== Instructions to follow ==
Write out word for word the lines from the one holding "white teddy bear: 4 -> 3" through the end of the data, and only those lines. Pictures stay out.

[Image sets with object changes]
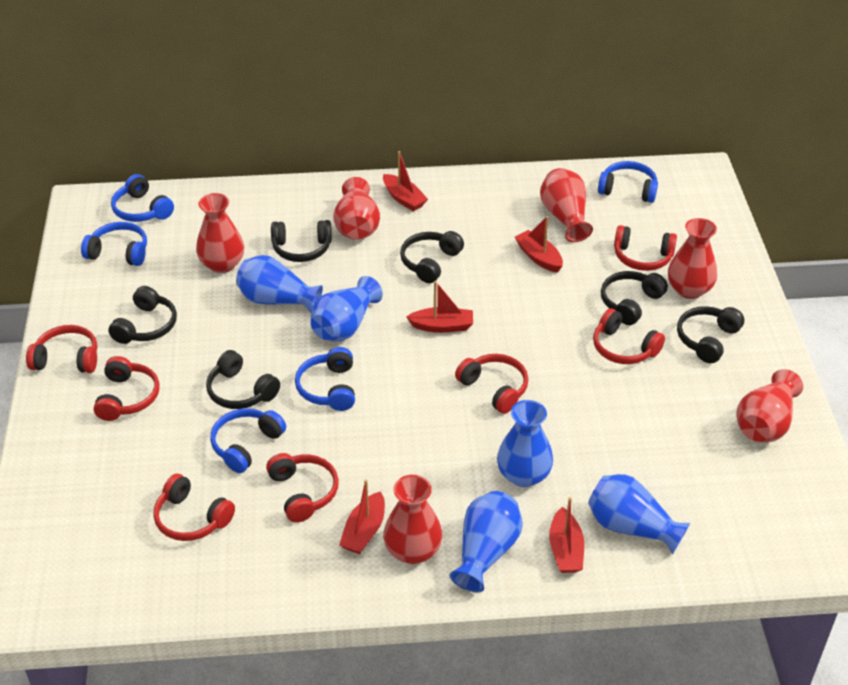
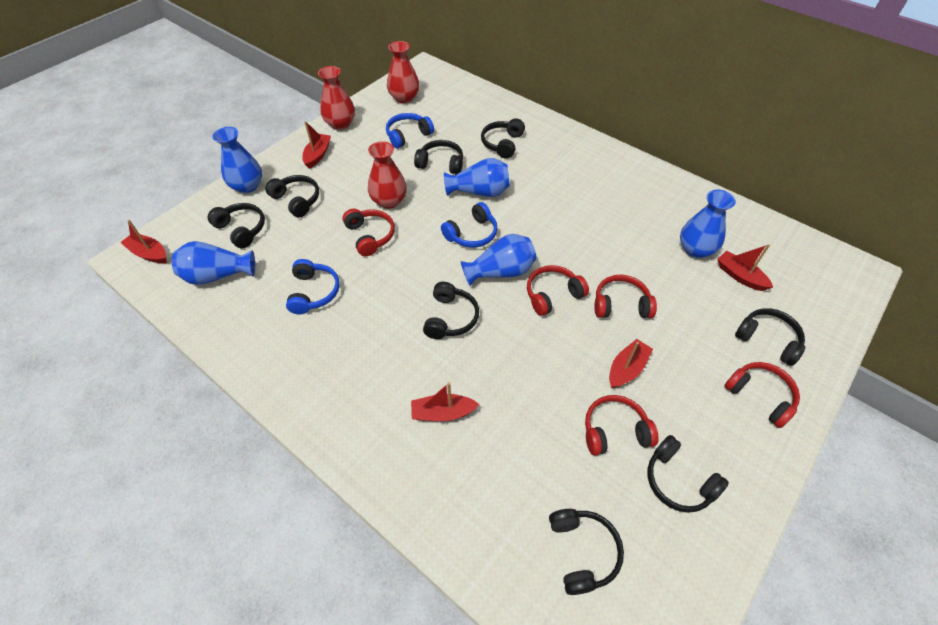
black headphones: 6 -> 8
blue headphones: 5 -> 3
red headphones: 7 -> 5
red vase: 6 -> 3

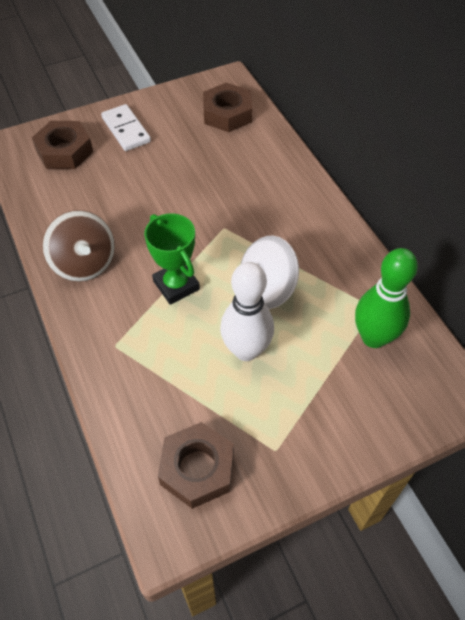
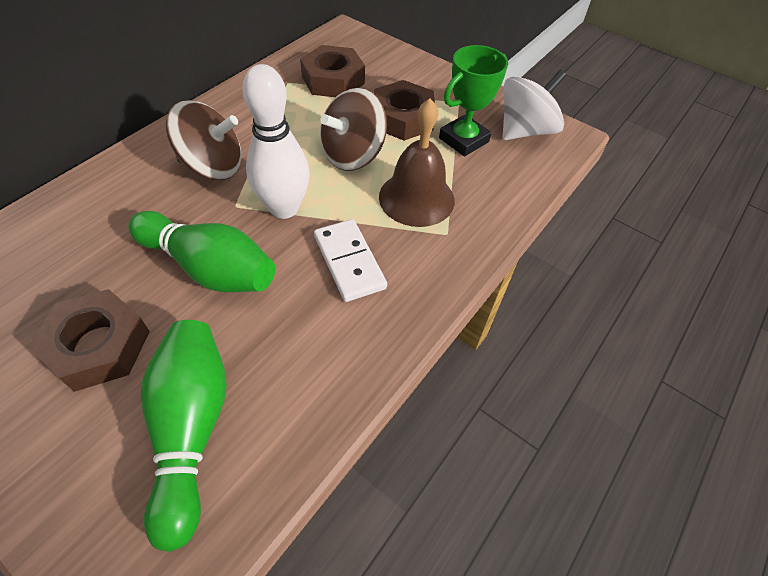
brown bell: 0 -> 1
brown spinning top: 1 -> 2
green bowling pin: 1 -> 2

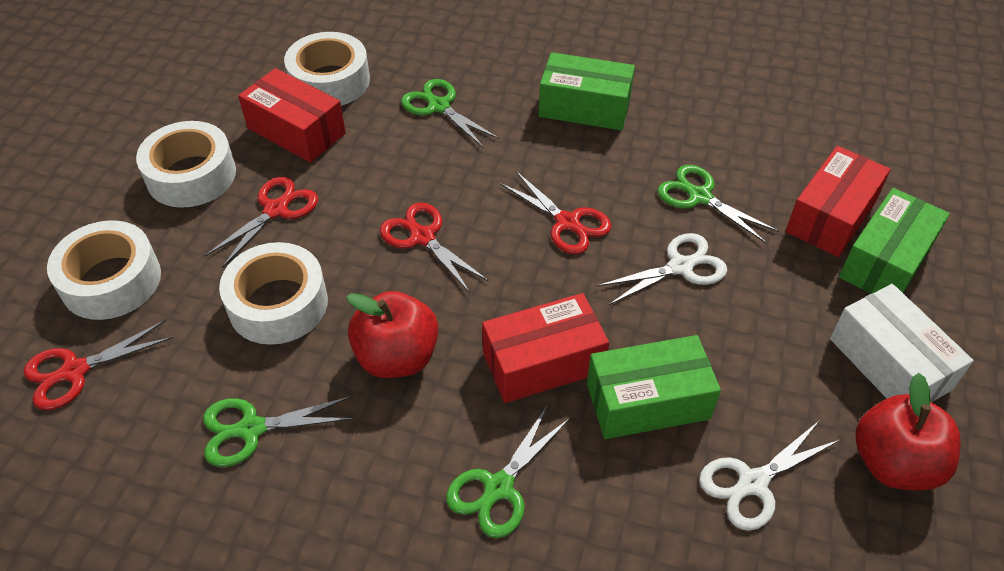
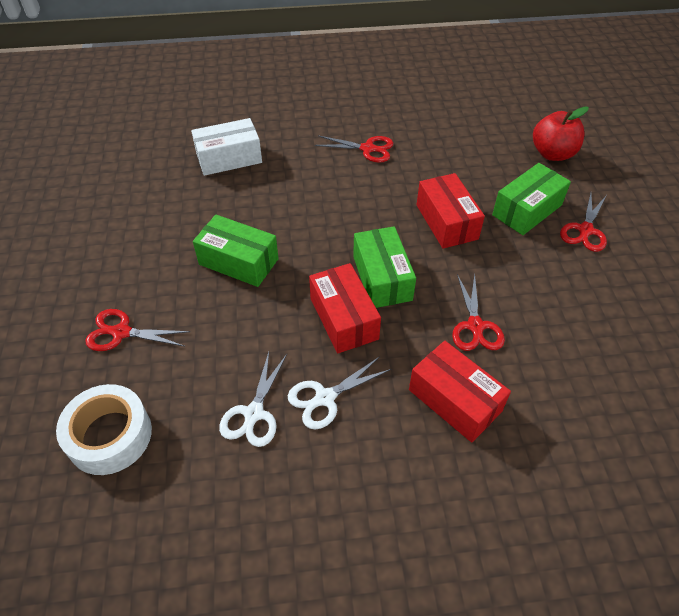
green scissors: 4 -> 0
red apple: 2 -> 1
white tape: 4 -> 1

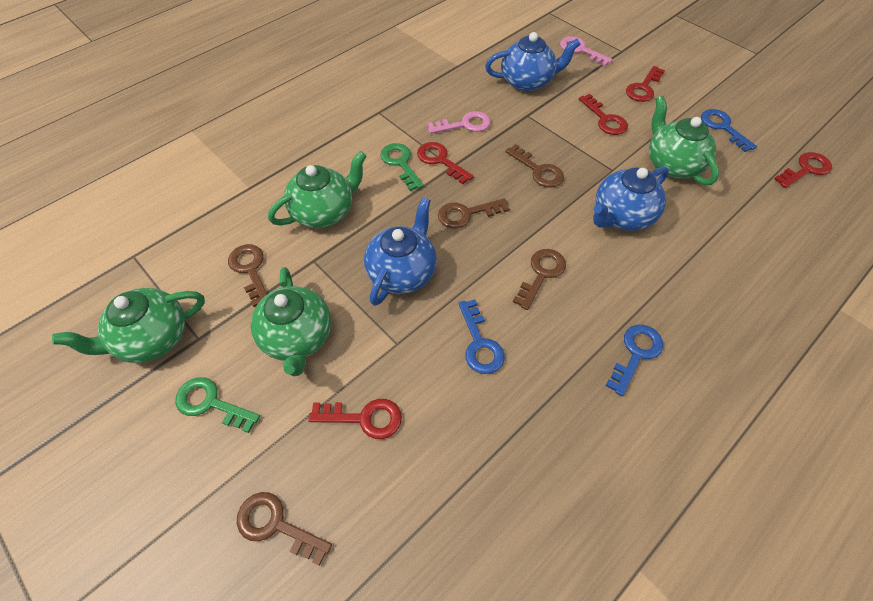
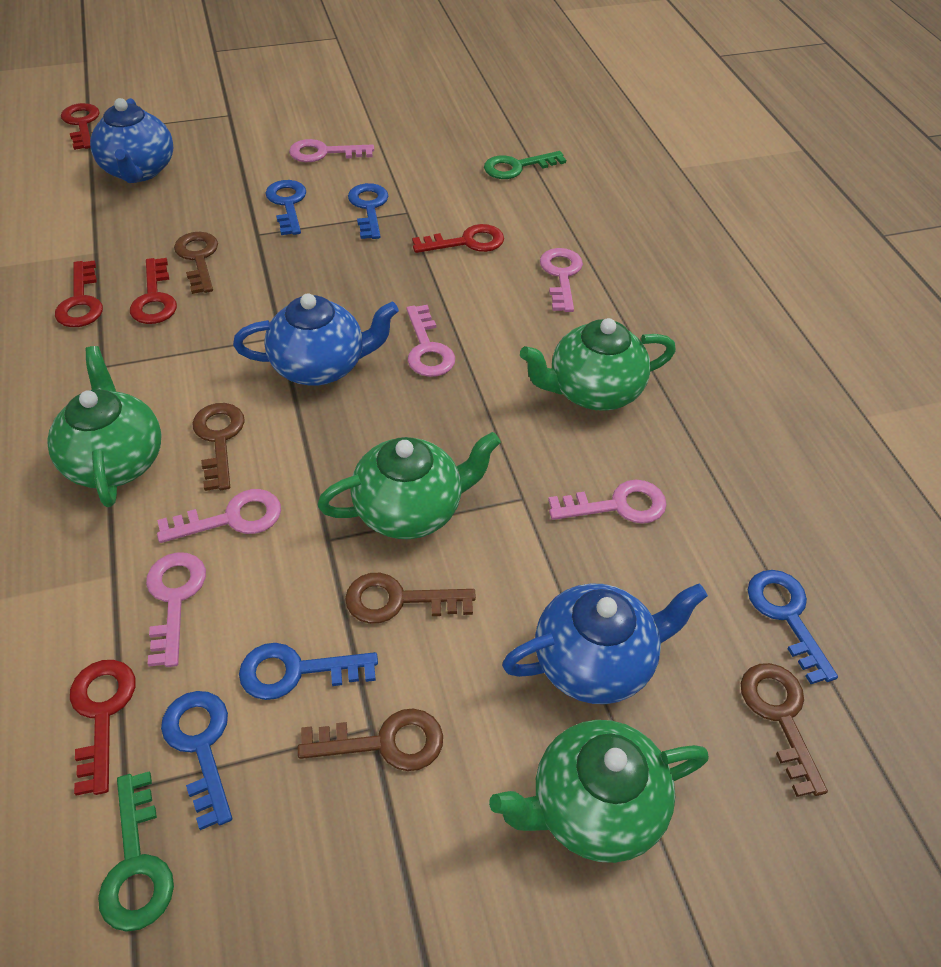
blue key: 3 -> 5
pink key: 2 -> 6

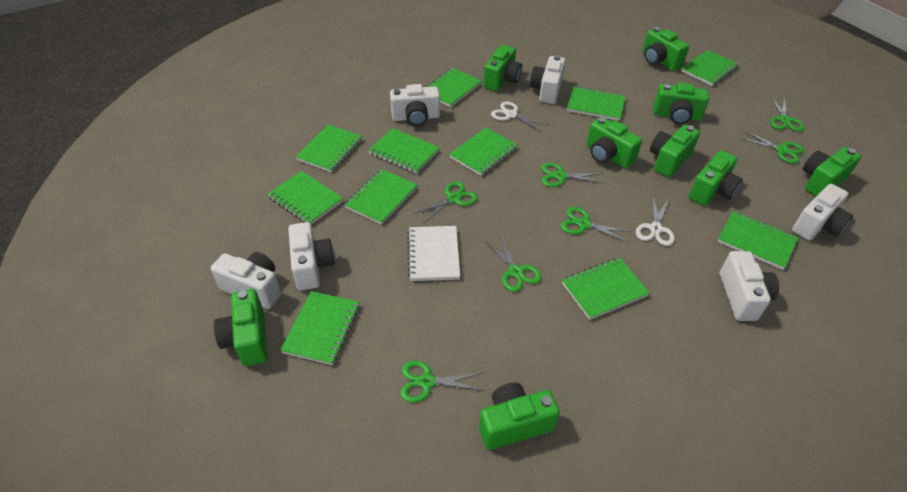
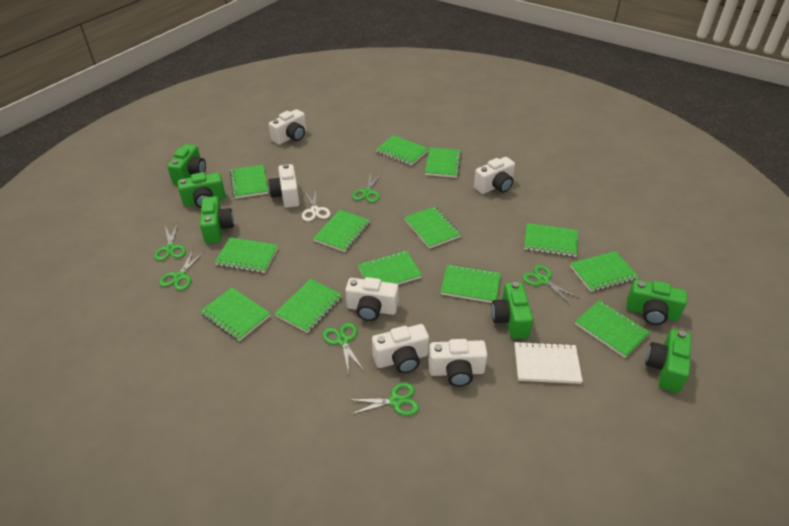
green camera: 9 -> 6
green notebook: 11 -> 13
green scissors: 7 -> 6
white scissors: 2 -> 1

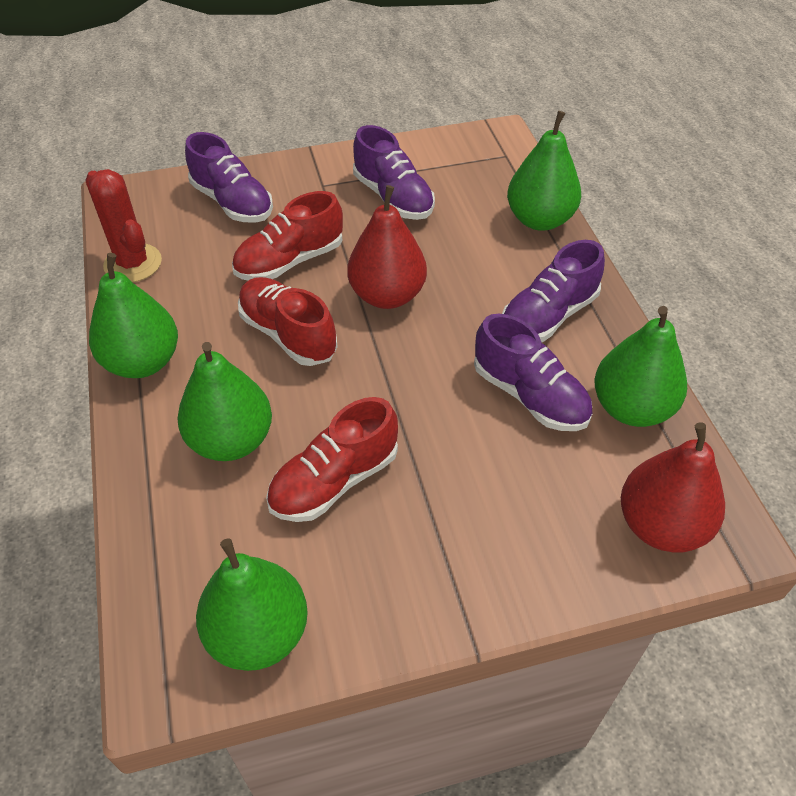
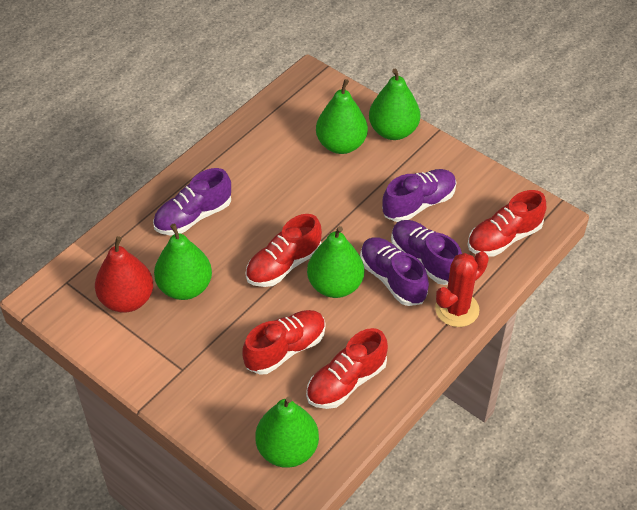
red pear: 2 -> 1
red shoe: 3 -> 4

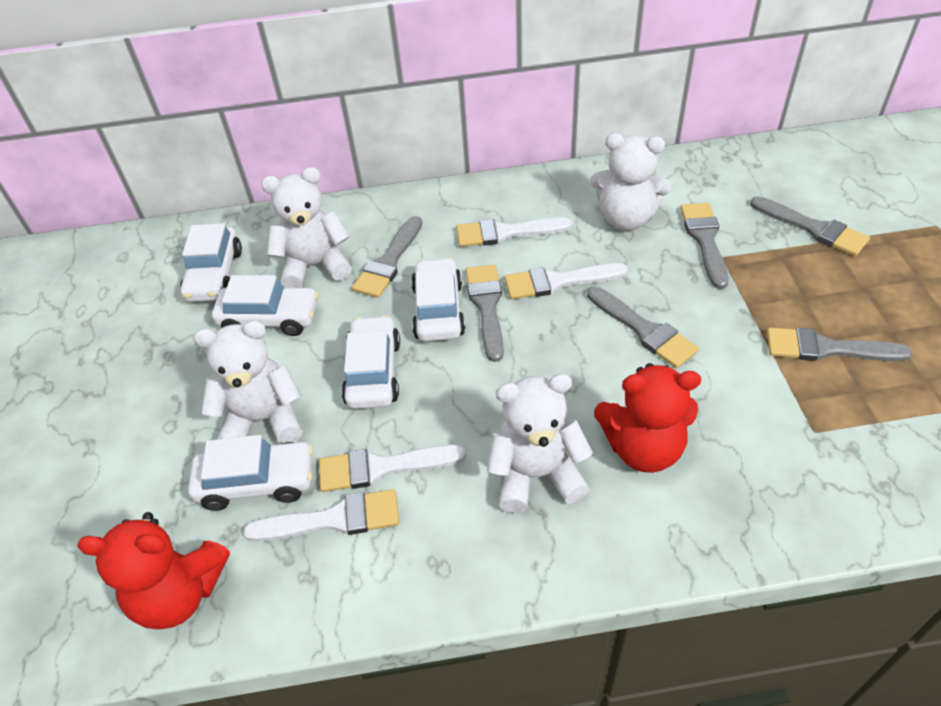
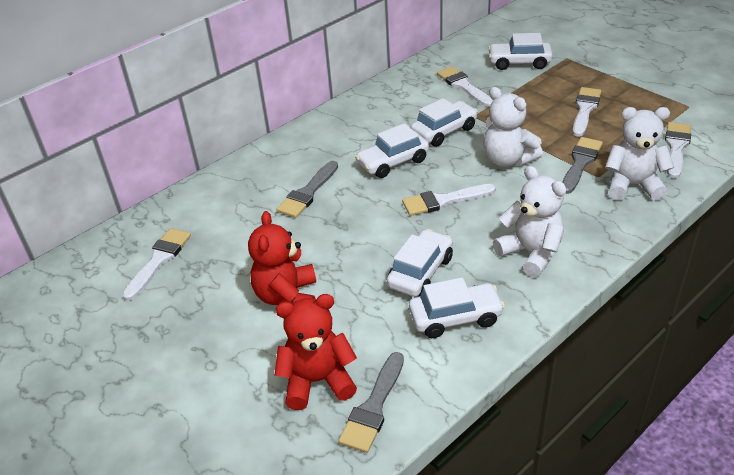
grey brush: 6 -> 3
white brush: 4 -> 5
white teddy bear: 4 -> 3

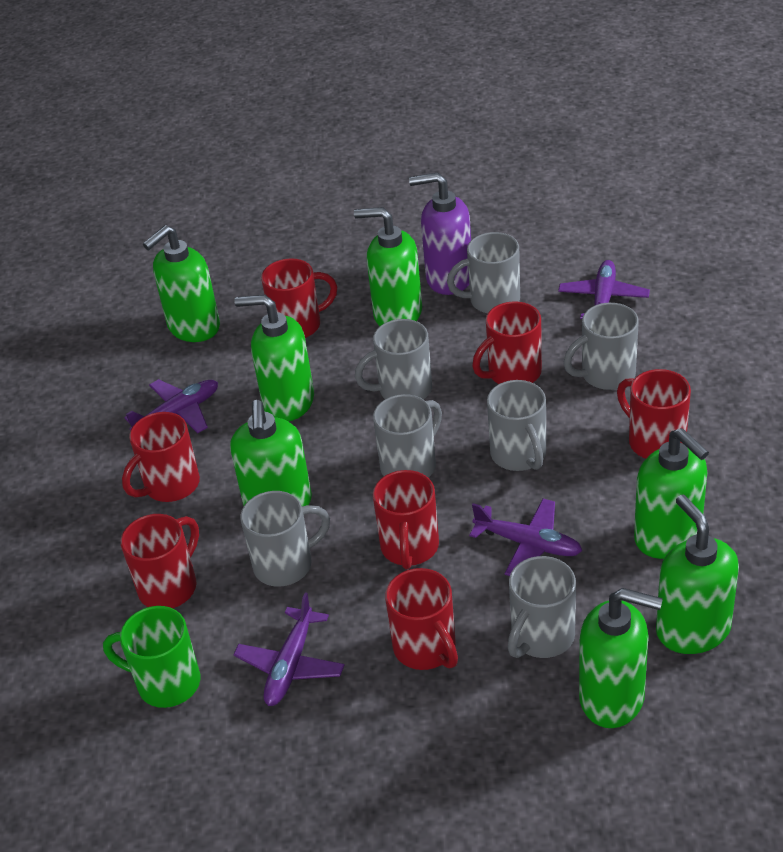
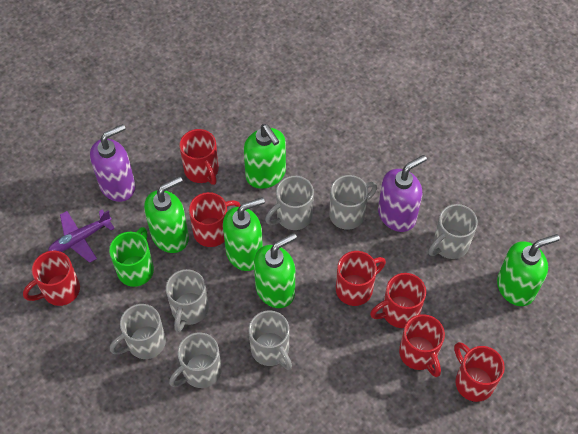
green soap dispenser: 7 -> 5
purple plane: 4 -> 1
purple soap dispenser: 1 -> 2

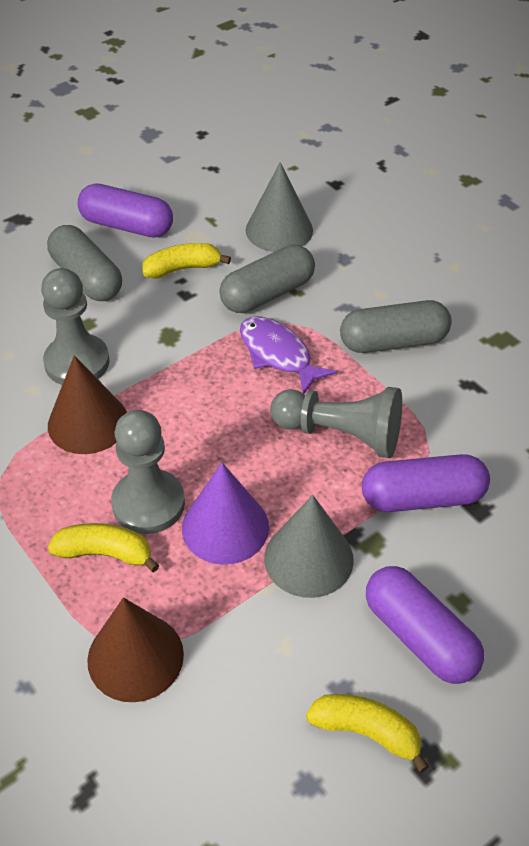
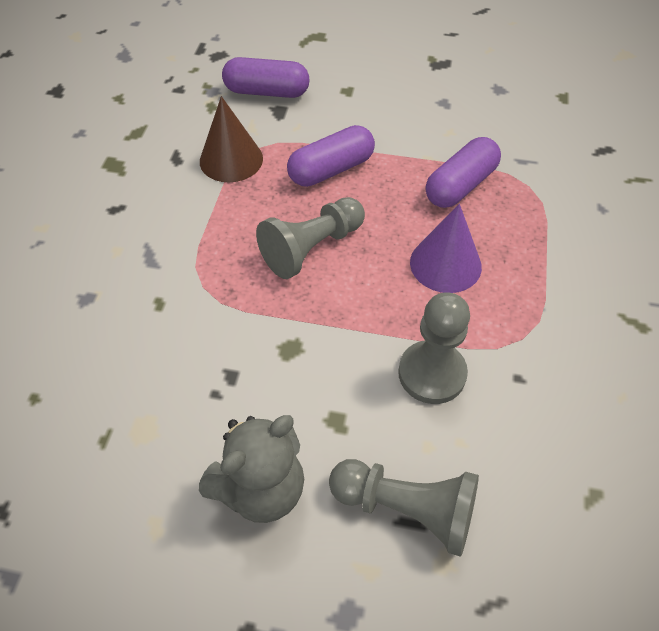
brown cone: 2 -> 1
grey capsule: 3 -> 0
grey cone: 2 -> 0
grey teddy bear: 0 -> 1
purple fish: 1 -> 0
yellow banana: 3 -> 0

== Response ==
white teddy bear: 4 -> 3

green soap dispenser: 7 -> 5
purple plane: 4 -> 1
purple soap dispenser: 1 -> 2

brown cone: 2 -> 1
grey capsule: 3 -> 0
grey cone: 2 -> 0
grey teddy bear: 0 -> 1
purple fish: 1 -> 0
yellow banana: 3 -> 0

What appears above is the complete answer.